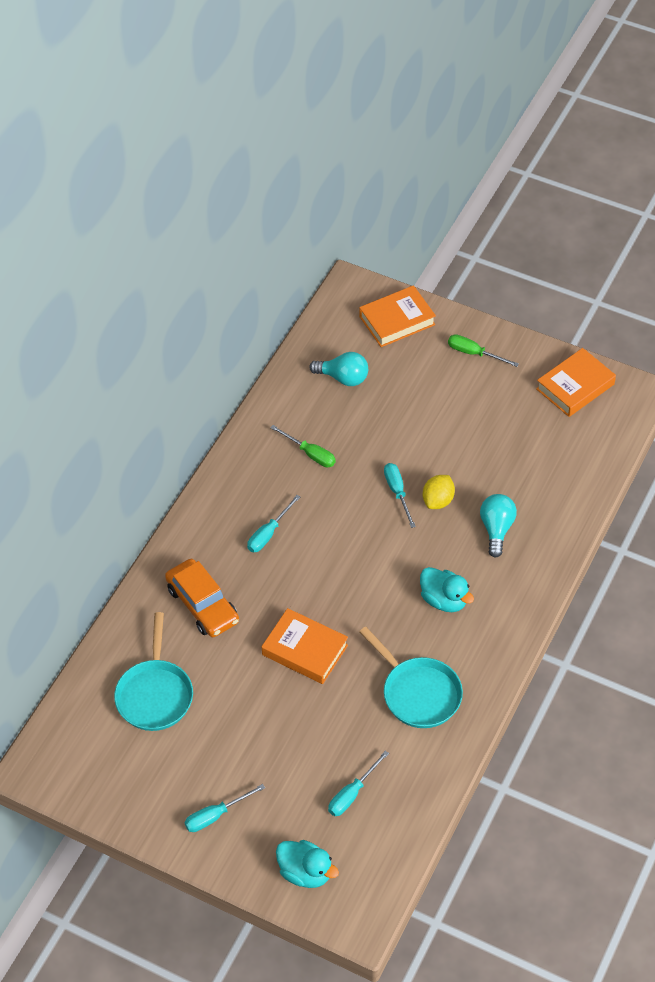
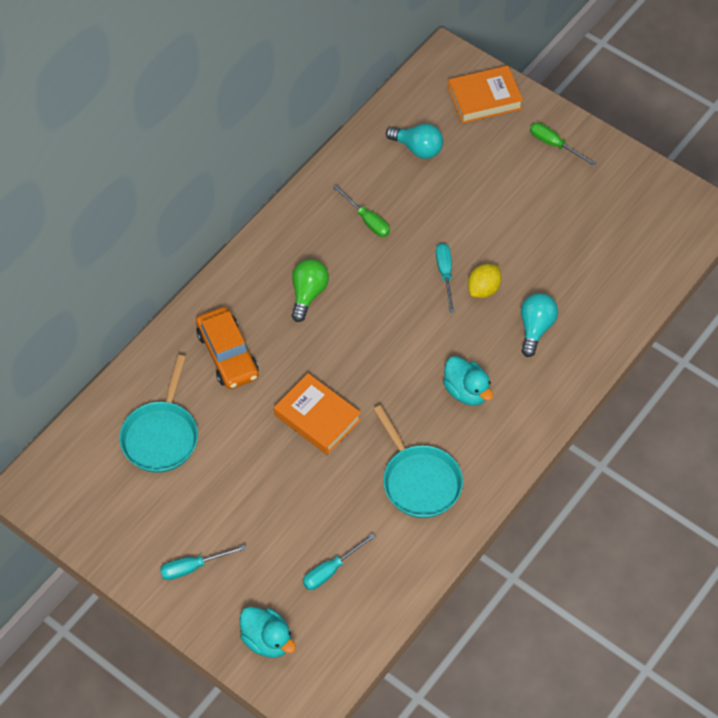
camera: 10 degrees right, 5 degrees up
(268, 533) = (308, 294): turquoise screwdriver -> green light bulb
(575, 386) = (648, 195): orange book -> none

▶ **Goal of the exercise**:
Pictures are to be left out; the listing above is otherwise to be copied exactly.

▶ **Answer box**:
camera: 10 degrees right, 5 degrees up
(268, 533) = (308, 294): turquoise screwdriver -> green light bulb
(575, 386) = (648, 195): orange book -> none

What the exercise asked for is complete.